▶ _WORK TO BE COMPLETED_: From the first line of the data below, repeat each line exactly until you reach the line with "can 211 434"; include that line too.

(Entries taken from a collection)
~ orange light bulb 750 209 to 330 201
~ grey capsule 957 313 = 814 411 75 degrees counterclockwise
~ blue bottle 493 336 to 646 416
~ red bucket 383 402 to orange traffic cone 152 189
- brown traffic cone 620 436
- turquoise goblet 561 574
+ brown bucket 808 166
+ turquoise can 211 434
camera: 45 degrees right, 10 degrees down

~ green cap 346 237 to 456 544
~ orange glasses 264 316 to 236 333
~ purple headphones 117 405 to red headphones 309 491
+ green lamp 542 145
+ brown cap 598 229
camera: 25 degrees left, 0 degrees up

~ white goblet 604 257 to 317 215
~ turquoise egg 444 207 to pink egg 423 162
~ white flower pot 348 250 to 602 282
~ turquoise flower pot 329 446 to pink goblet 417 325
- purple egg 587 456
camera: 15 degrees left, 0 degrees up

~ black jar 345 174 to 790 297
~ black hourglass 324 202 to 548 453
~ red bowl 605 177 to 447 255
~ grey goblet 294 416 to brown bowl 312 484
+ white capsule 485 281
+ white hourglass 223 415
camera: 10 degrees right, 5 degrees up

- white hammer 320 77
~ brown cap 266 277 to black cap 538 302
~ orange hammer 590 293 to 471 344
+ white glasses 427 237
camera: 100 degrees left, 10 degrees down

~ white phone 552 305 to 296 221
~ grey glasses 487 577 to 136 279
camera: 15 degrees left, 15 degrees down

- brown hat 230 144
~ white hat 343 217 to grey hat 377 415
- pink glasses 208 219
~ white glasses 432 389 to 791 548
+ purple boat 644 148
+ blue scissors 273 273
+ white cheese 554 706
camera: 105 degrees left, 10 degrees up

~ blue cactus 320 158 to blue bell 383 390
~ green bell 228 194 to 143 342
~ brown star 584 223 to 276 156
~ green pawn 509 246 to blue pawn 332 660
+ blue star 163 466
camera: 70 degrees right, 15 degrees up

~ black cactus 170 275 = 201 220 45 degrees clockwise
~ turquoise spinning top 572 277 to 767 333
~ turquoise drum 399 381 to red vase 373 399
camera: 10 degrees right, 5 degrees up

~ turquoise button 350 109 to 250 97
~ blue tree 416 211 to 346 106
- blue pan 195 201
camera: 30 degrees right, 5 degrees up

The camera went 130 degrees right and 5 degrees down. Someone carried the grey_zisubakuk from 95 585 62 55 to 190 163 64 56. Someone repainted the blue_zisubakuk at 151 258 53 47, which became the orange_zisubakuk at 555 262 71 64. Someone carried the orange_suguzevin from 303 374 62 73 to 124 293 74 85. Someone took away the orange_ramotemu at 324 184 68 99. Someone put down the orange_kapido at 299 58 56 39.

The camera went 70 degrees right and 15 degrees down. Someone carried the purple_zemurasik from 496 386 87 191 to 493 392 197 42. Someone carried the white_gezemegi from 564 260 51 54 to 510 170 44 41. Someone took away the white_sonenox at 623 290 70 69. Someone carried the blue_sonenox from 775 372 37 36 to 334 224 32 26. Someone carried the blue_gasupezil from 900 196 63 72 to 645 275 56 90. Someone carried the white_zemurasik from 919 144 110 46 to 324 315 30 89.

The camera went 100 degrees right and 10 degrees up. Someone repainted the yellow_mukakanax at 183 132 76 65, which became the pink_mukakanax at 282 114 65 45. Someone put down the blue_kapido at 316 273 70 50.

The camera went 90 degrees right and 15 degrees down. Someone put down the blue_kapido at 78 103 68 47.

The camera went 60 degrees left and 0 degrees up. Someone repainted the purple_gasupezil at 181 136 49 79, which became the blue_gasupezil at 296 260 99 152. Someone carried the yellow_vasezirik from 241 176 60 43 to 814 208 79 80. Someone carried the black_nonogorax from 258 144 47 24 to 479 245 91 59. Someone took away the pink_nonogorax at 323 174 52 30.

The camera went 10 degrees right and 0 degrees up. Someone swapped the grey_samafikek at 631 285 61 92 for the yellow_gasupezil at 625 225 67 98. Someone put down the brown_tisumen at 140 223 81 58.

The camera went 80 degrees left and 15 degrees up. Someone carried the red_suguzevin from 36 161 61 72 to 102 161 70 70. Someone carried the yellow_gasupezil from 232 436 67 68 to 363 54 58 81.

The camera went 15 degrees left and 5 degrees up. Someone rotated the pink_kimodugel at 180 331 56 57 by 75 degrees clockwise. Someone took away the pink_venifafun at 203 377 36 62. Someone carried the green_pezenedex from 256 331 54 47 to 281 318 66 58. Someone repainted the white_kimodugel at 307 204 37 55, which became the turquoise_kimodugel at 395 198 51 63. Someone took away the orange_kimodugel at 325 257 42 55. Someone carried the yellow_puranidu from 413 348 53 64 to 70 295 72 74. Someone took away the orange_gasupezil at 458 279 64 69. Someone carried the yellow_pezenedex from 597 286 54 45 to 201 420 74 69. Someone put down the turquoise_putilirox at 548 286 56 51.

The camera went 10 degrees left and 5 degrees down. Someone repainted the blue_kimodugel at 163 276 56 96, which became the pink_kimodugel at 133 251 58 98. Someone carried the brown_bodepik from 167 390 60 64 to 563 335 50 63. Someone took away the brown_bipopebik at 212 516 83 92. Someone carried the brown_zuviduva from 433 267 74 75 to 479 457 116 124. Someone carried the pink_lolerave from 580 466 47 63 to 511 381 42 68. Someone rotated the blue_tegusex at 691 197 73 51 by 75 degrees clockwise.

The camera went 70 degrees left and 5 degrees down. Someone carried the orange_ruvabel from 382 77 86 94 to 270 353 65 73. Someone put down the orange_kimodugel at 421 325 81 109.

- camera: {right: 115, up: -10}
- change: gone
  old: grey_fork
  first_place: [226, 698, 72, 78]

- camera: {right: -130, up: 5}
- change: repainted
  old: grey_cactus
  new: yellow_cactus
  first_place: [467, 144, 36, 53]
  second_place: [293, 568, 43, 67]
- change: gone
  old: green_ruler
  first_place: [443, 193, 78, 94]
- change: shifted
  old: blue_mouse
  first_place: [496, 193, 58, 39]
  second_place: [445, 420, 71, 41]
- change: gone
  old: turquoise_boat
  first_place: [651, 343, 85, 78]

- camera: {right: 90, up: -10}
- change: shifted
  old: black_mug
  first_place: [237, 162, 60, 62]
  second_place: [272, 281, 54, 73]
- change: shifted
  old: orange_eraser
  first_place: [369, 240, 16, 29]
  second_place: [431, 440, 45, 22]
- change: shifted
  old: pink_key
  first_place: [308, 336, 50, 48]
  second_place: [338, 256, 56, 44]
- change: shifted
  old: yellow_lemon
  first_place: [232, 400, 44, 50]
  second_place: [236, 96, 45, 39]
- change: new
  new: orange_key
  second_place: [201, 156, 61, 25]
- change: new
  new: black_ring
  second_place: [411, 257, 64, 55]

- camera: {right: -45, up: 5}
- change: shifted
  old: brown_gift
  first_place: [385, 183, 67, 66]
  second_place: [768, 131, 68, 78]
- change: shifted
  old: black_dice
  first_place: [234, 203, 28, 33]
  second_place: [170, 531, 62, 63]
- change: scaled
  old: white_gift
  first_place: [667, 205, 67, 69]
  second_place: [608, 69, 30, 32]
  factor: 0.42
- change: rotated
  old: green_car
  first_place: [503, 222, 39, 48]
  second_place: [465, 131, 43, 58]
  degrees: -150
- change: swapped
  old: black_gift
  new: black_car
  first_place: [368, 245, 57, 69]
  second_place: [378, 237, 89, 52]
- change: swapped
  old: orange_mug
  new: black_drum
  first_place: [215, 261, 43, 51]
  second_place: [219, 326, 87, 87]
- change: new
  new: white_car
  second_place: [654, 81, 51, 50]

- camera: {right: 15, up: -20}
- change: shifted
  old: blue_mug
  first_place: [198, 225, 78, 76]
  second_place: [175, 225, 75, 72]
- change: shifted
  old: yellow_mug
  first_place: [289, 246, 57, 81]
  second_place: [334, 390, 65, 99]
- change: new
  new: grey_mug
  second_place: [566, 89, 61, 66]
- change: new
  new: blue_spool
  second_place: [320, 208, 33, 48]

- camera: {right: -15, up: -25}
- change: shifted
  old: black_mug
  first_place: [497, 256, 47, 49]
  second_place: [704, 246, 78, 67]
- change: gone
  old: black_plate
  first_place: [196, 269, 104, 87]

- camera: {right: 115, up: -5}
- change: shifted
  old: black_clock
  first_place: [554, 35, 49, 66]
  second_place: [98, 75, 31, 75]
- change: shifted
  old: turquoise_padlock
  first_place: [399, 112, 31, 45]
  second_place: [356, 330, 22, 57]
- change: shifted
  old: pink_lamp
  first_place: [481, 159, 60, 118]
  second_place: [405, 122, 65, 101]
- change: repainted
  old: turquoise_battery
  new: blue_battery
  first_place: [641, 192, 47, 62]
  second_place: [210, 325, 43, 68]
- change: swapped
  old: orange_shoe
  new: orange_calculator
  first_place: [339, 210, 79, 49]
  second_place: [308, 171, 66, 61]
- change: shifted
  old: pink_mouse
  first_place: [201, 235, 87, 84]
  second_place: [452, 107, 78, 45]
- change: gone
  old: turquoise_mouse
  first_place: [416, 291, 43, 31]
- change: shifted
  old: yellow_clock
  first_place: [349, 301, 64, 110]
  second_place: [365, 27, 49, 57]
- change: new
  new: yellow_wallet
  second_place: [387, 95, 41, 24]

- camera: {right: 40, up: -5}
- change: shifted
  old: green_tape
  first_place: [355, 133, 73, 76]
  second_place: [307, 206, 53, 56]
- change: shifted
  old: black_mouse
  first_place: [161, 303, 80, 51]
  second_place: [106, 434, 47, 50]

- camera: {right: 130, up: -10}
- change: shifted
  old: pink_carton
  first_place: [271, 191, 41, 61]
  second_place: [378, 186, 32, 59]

▶ _SOLUTION TO THIS EXERCISE_:
~ orange light bulb 750 209 to 330 201
~ grey capsule 957 313 = 814 411 75 degrees counterclockwise
~ blue bottle 493 336 to 646 416
~ red bucket 383 402 to orange traffic cone 152 189
- brown traffic cone 620 436
- turquoise goblet 561 574
+ brown bucket 808 166
+ turquoise can 211 434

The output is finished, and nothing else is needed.